---- Exercise input
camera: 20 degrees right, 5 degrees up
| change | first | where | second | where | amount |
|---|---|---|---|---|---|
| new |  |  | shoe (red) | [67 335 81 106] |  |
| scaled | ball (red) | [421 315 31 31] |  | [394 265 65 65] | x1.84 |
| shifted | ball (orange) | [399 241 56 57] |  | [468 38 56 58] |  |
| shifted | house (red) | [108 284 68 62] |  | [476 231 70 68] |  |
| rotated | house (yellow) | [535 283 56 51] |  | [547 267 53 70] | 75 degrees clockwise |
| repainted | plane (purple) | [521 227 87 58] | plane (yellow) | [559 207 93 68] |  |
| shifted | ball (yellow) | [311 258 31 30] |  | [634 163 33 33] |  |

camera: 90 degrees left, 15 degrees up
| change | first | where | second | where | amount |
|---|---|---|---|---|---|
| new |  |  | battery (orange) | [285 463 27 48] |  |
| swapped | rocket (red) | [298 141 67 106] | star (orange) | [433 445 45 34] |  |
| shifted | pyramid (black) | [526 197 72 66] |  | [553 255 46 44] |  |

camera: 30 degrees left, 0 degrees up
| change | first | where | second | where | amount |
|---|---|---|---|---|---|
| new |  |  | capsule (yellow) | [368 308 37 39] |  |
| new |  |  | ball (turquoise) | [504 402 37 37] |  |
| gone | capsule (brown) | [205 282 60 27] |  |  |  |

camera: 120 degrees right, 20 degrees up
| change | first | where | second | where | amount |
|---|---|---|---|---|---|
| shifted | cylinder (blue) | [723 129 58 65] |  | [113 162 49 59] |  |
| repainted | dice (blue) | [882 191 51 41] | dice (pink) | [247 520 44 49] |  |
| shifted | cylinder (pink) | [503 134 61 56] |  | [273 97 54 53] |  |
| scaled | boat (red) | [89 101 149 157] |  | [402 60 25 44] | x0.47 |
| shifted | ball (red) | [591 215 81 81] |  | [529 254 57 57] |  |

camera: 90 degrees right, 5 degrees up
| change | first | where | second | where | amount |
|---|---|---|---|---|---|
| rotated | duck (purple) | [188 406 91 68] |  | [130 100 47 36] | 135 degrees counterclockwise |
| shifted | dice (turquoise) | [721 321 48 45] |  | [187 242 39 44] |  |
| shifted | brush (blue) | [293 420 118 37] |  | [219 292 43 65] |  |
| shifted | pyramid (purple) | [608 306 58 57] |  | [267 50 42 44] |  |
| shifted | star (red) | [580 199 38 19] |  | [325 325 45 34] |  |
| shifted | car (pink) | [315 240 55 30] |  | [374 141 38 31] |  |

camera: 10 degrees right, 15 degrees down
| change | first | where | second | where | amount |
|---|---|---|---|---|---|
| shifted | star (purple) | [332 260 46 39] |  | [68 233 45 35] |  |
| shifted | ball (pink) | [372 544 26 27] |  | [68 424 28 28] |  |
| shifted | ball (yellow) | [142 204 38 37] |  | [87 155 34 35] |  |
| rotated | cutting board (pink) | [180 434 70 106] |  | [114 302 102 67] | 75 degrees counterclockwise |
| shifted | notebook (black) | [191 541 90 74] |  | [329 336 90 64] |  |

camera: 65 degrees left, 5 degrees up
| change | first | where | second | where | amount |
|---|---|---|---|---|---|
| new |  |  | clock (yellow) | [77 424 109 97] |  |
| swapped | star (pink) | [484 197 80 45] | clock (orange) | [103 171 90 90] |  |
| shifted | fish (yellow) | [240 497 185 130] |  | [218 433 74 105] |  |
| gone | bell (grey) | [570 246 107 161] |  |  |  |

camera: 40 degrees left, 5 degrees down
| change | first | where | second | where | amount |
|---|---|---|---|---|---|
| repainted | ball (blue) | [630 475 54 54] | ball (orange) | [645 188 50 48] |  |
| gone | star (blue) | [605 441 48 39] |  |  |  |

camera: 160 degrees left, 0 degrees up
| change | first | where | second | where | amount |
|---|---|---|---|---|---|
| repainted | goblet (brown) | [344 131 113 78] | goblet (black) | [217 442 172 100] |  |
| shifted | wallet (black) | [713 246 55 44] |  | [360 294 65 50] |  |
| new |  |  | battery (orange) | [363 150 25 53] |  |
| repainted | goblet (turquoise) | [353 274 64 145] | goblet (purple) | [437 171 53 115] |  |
--------
Task objective:
Both the first line of the data above and the line with "repainted | plane" must be included; please return exactly those lines and the ones between them.

Solution to this exercise:
camera: 20 degrees right, 5 degrees up
| change | first | where | second | where | amount |
|---|---|---|---|---|---|
| new |  |  | shoe (red) | [67 335 81 106] |  |
| scaled | ball (red) | [421 315 31 31] |  | [394 265 65 65] | x1.84 |
| shifted | ball (orange) | [399 241 56 57] |  | [468 38 56 58] |  |
| shifted | house (red) | [108 284 68 62] |  | [476 231 70 68] |  |
| rotated | house (yellow) | [535 283 56 51] |  | [547 267 53 70] | 75 degrees clockwise |
| repainted | plane (purple) | [521 227 87 58] | plane (yellow) | [559 207 93 68] |  |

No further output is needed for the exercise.